(Geometric object motion data)
=-=-=-=-=
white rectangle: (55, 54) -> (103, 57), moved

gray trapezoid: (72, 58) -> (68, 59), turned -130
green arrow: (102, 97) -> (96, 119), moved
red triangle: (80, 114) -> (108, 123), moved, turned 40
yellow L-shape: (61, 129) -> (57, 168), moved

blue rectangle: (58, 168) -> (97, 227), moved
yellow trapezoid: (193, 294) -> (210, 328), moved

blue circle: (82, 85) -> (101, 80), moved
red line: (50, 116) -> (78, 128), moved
=-=-=-=-=
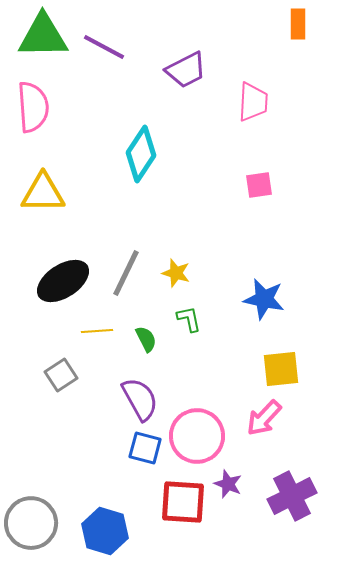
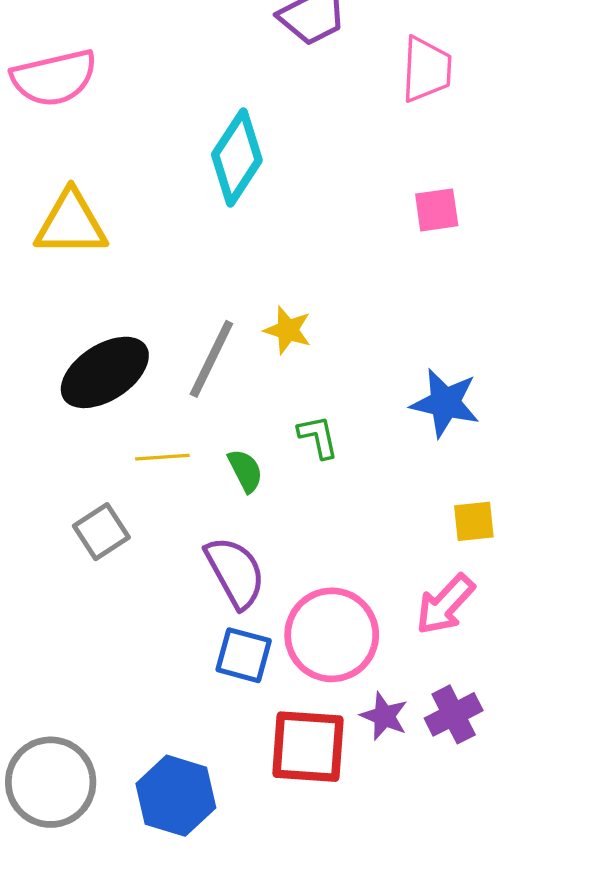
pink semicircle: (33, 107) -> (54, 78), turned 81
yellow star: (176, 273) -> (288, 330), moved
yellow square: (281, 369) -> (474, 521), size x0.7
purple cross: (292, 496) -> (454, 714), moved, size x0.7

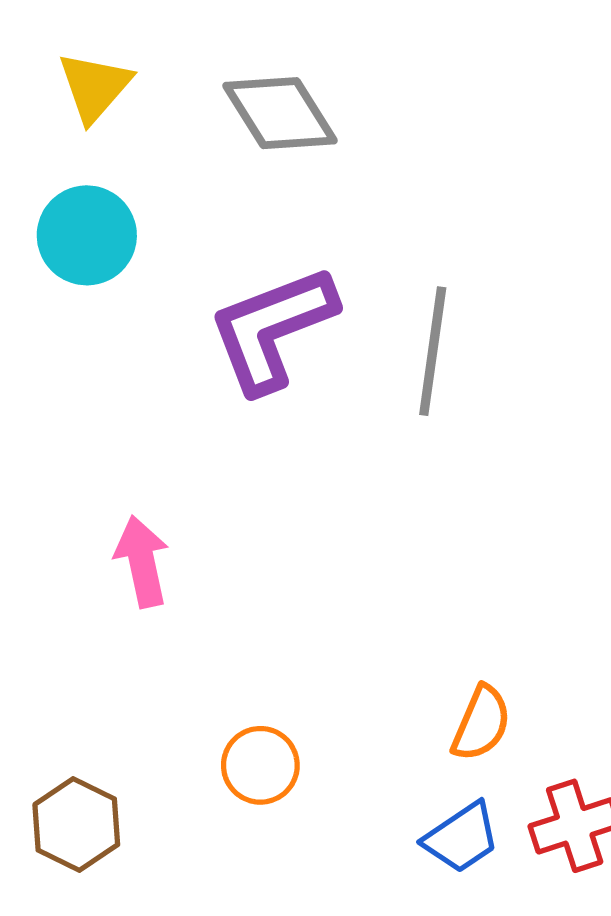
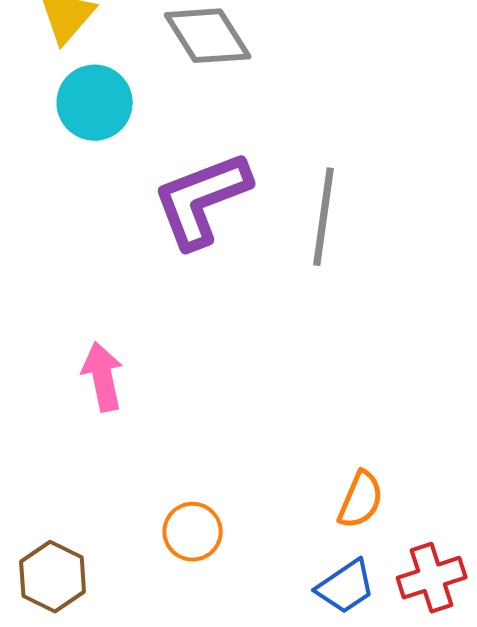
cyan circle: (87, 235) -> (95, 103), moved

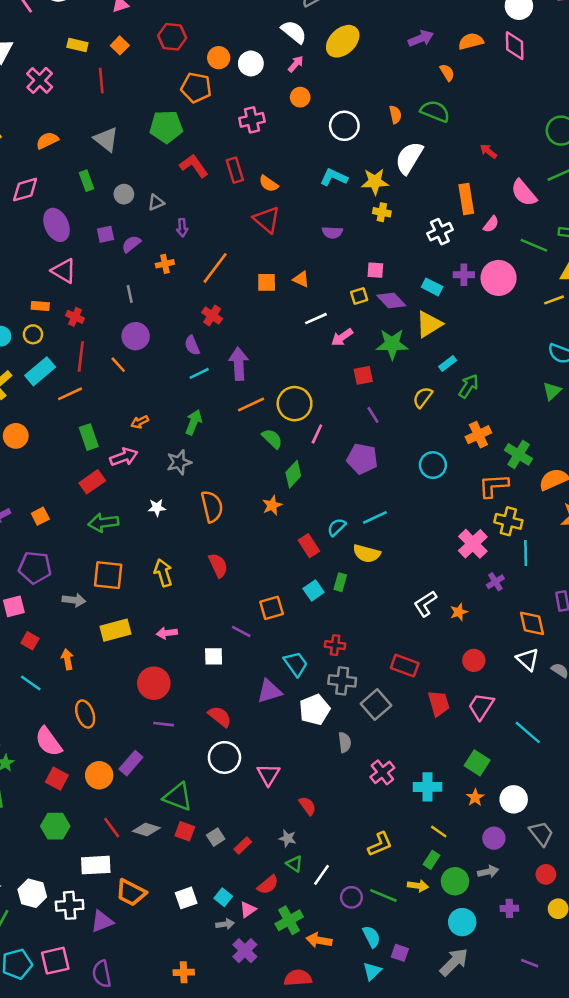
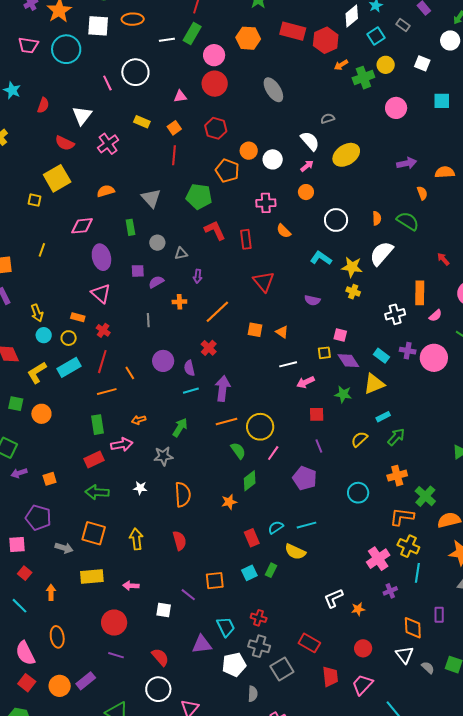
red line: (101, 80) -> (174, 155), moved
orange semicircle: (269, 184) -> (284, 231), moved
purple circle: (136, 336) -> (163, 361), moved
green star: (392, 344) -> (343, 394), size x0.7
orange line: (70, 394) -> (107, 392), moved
=-=-=-=-=
__WHAT IS REQUIRED__: Please give an exact copy of the entries above, from the line with "green arrow: (102, 97) -> (96, 119), moved" down to the line with "red line: (50, 116) -> (78, 128), moved", inclusive, and nothing else.

__EXERCISE RESPONSE__:
green arrow: (102, 97) -> (96, 119), moved
red triangle: (80, 114) -> (108, 123), moved, turned 40
yellow L-shape: (61, 129) -> (57, 168), moved

blue rectangle: (58, 168) -> (97, 227), moved
yellow trapezoid: (193, 294) -> (210, 328), moved

blue circle: (82, 85) -> (101, 80), moved
red line: (50, 116) -> (78, 128), moved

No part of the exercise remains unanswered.